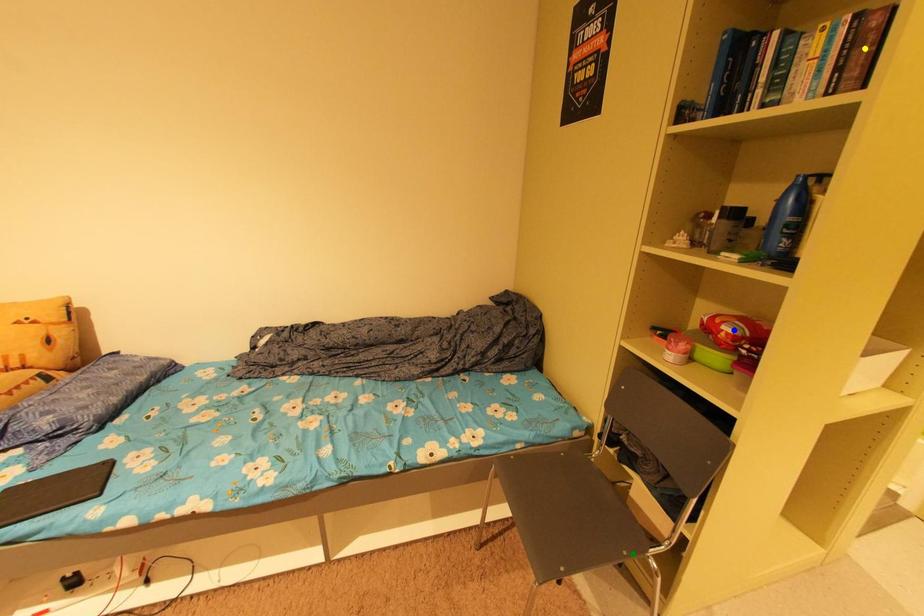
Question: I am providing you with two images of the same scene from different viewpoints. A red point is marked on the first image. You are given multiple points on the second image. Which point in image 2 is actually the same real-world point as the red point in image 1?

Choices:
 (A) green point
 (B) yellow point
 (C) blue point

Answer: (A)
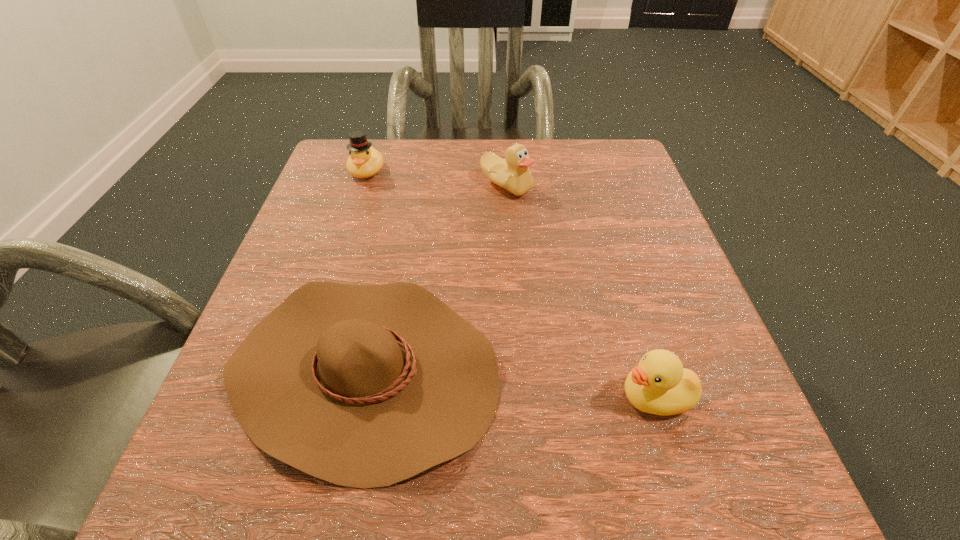
The width and height of the screenshot is (960, 540). I want to click on vacant region at the far left corner, so click(x=398, y=151).

The height and width of the screenshot is (540, 960). In the image, there is a desktop. Find the location of `free space at the near left corner`. free space at the near left corner is located at coordinates (253, 457).

This screenshot has height=540, width=960. I want to click on vacant area at the far right corner, so click(x=584, y=161).

Find the location of `free point at the near right corner`. free point at the near right corner is located at coordinates (693, 478).

Identify the location of free spot between the nearest duck and the leftmost duck. This screenshot has width=960, height=540. (511, 284).

This screenshot has height=540, width=960. I want to click on free space that is in between the cowboy hat and the rightmost duck, so click(510, 383).

Find the location of a particular element. blank region between the leftmost duck and the rightmost duck is located at coordinates tap(511, 284).

At what (x,y) coordinates should I click in order to perform the action: click on free space between the cowboy hat and the second duck from right to left. Please return your answer as a coordinate pair (x, y). Looking at the image, I should click on (435, 278).

The width and height of the screenshot is (960, 540). Find the location of `free spot between the second duck from left to right and the shortest object`. free spot between the second duck from left to right and the shortest object is located at coordinates (435, 278).

At what (x,y) coordinates should I click in order to perform the action: click on free spot between the second duck from left to right and the leftmost duck. Please return your answer as a coordinate pair (x, y). Looking at the image, I should click on (437, 178).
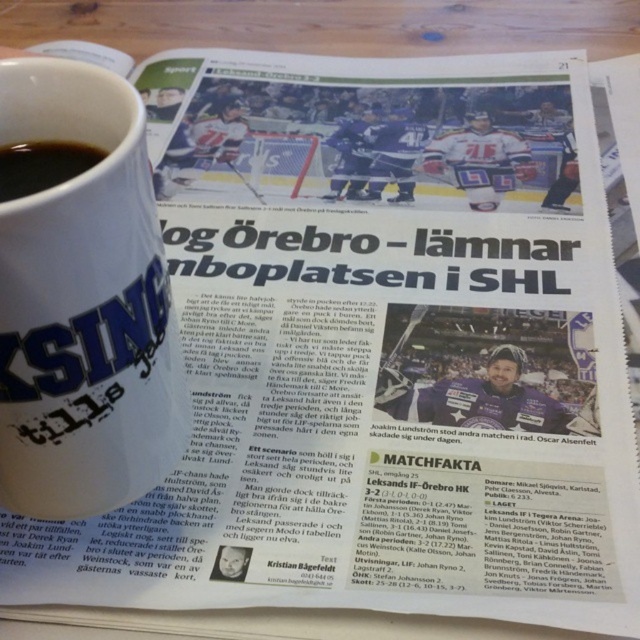
You are a photographer standing at the camera position. You want to take a photo of the newspaper headline without the white matte mug at upper left blocking the view. Can you move the mug to the side so that it won not be in the frame? Explain why or why not.

The white matte mug at upper left is 14.98 inches from the camera. Since the mug is relatively close to the camera, moving it to the side might still keep it within the frame unless moved far enough away. However, without knowing the camera angle or field of view, it is uncertain if moving it sideways would fully remove it from the frame. Alternatively, moving the mug backward or forward could adjust its position in the depth, but the question specifies moving it to the side. Therefore, it depends on how 14

You are organizing a small coffee station and have both the white matte mug at upper left and the black matte cup at upper left. Which one has a larger capacity?

The white matte mug at upper left has a larger capacity since it is wider than the black matte cup at upper left.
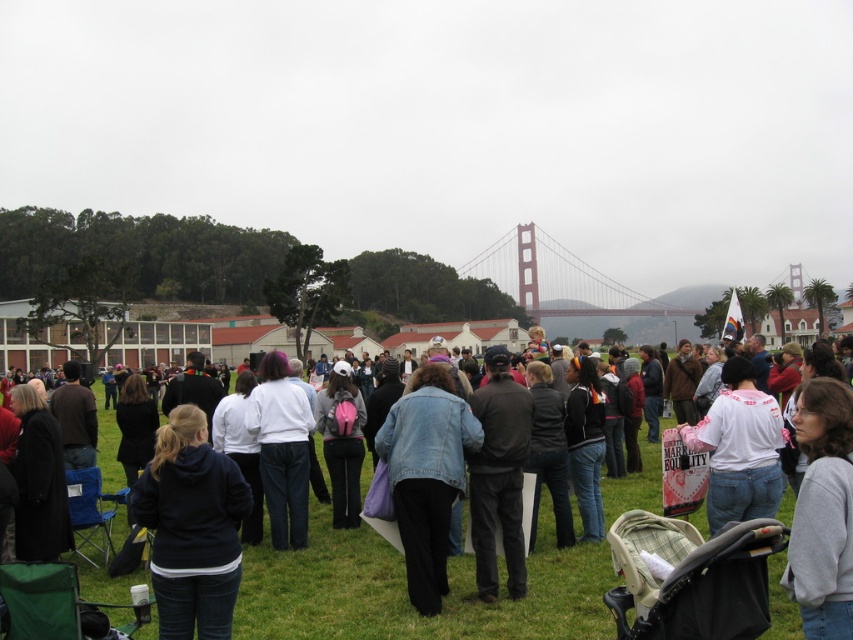
Which is in front, point (543, 490) or point (297, 500)?

Point (297, 500) is in front.

This screenshot has width=853, height=640. In order to click on green grass at center in this screenshot , I will do `click(405, 593)`.

Which is more to the right, black fleece jacket at lower left or white matte shirt at center?

From the viewer's perspective, white matte shirt at center appears more on the right side.

Between point (225, 515) and point (711, 435), which one is positioned in front?

Point (225, 515) is in front.

Where is `black fleece jacket at lower left`? This screenshot has width=853, height=640. black fleece jacket at lower left is located at coordinates (190, 528).

Between green grass at center and white matte shirt at center, which one is positioned higher?

white matte shirt at center is higher up.

Measure the distance between green grass at center and camera.

The distance of green grass at center from camera is 29.09 meters.

The image size is (853, 640). In order to click on green grass at center in this screenshot , I will do `click(405, 593)`.

Identify the location of green grass at center. The width and height of the screenshot is (853, 640). (405, 593).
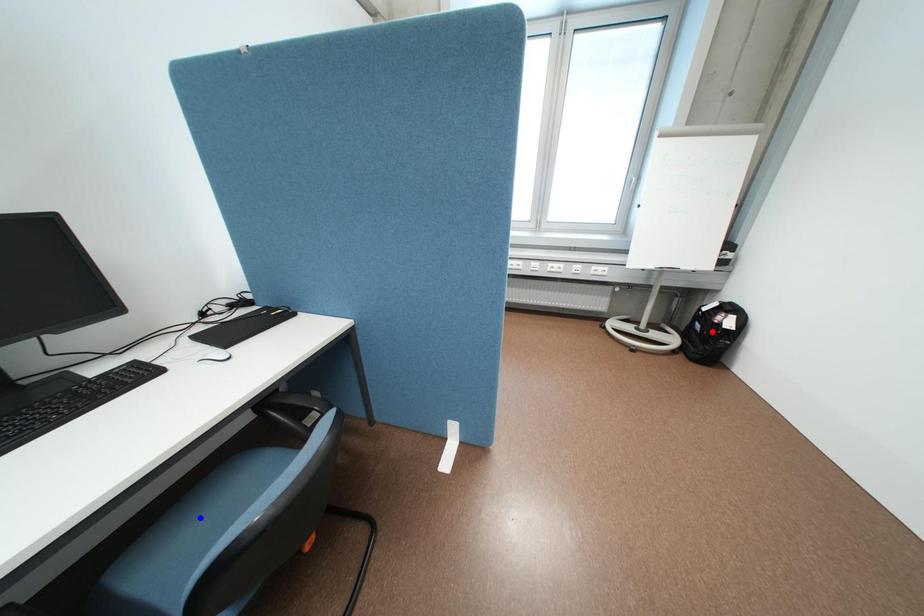
Question: Which of the two points in the image is closer to the camera?

Choices:
 (A) Blue point is closer.
 (B) Red point is closer.

Answer: (A)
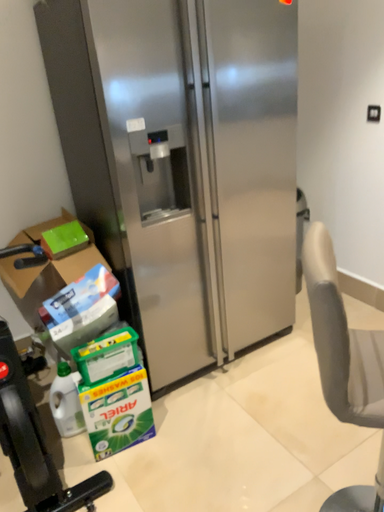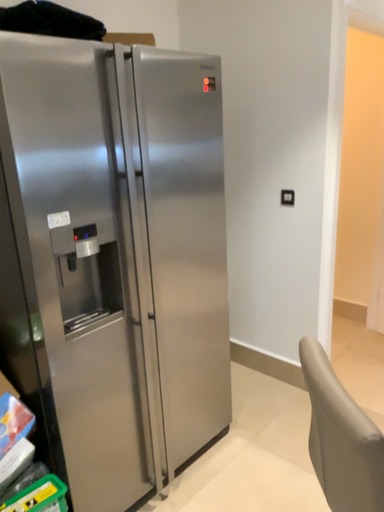
Question: How did the camera likely rotate when shooting the video?

Choices:
 (A) rotated right
 (B) rotated left

Answer: (A)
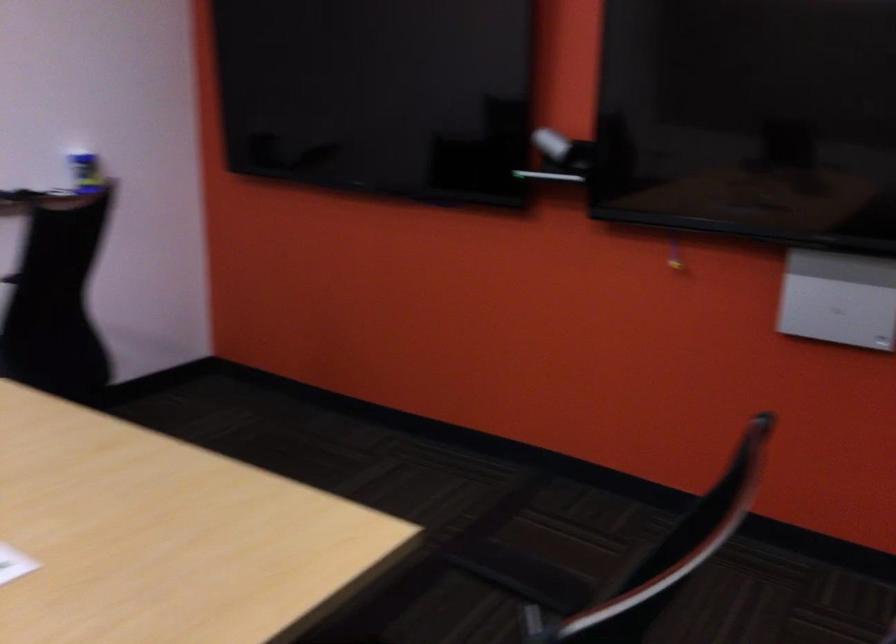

▸ Exercise prompt: Could you copy out all the items above word for word, leaving out the pictures?

▸ Answer area:
Question: I am providing you with two images of the same scene from different viewpoints. A red point is marked on the first image. You are given multiple points on the second image. Which point in image 2 is actually the same real-world point as the red point in image 1?

Choices:
 (A) green point
 (B) yellow point
 (C) blue point

Answer: (A)
The width and height of the screenshot is (960, 540). I want to click on vacant region at the far left corner, so click(x=398, y=151).

The height and width of the screenshot is (540, 960). In the image, there is a desktop. Find the location of `free space at the near left corner`. free space at the near left corner is located at coordinates (253, 457).

This screenshot has height=540, width=960. I want to click on vacant area at the far right corner, so click(x=584, y=161).

Find the location of `free point at the near right corner`. free point at the near right corner is located at coordinates (693, 478).

Identify the location of free spot between the nearest duck and the leftmost duck. This screenshot has width=960, height=540. (511, 284).

This screenshot has height=540, width=960. I want to click on free space that is in between the cowboy hat and the rightmost duck, so click(510, 383).

Find the location of a particular element. blank region between the leftmost duck and the rightmost duck is located at coordinates tap(511, 284).

At what (x,y) coordinates should I click in order to perform the action: click on free space between the cowboy hat and the second duck from right to left. Please return your answer as a coordinate pair (x, y). Looking at the image, I should click on (435, 278).

The width and height of the screenshot is (960, 540). Find the location of `free spot between the second duck from left to right and the shortest object`. free spot between the second duck from left to right and the shortest object is located at coordinates (435, 278).

At what (x,y) coordinates should I click in order to perform the action: click on free spot between the second duck from left to right and the leftmost duck. Please return your answer as a coordinate pair (x, y). Looking at the image, I should click on (437, 178).
You are a photographer standing at the camera position. You want to take a photo of the newspaper headline without the white matte mug at upper left blocking the view. Can you move the mug to the side so that it won not be in the frame? Explain why or why not.

The white matte mug at upper left is 14.98 inches from the camera. Since the mug is relatively close to the camera, moving it to the side might still keep it within the frame unless moved far enough away. However, without knowing the camera angle or field of view, it is uncertain if moving it sideways would fully remove it from the frame. Alternatively, moving the mug backward or forward could adjust its position in the depth, but the question specifies moving it to the side. Therefore, it depends on how 14

You are organizing a small coffee station and have both the white matte mug at upper left and the black matte cup at upper left. Which one has a larger capacity?

The white matte mug at upper left has a larger capacity since it is wider than the black matte cup at upper left.
Which is in front, point (543, 490) or point (297, 500)?

Point (297, 500) is in front.

This screenshot has width=853, height=640. In order to click on green grass at center in this screenshot , I will do `click(405, 593)`.

Which is more to the right, black fleece jacket at lower left or white matte shirt at center?

From the viewer's perspective, white matte shirt at center appears more on the right side.

Between point (225, 515) and point (711, 435), which one is positioned in front?

Point (225, 515) is in front.

Where is `black fleece jacket at lower left`? This screenshot has width=853, height=640. black fleece jacket at lower left is located at coordinates (190, 528).

Between green grass at center and white matte shirt at center, which one is positioned higher?

white matte shirt at center is higher up.

Measure the distance between green grass at center and camera.

The distance of green grass at center from camera is 29.09 meters.

The image size is (853, 640). In order to click on green grass at center in this screenshot , I will do `click(405, 593)`.

Identify the location of green grass at center. The width and height of the screenshot is (853, 640). (405, 593).
Question: Which of the two points in the image is closer to the camera?

Choices:
 (A) Blue point is closer.
 (B) Red point is closer.

Answer: (A)
Question: How did the camera likely rotate when shooting the video?

Choices:
 (A) rotated right
 (B) rotated left

Answer: (A)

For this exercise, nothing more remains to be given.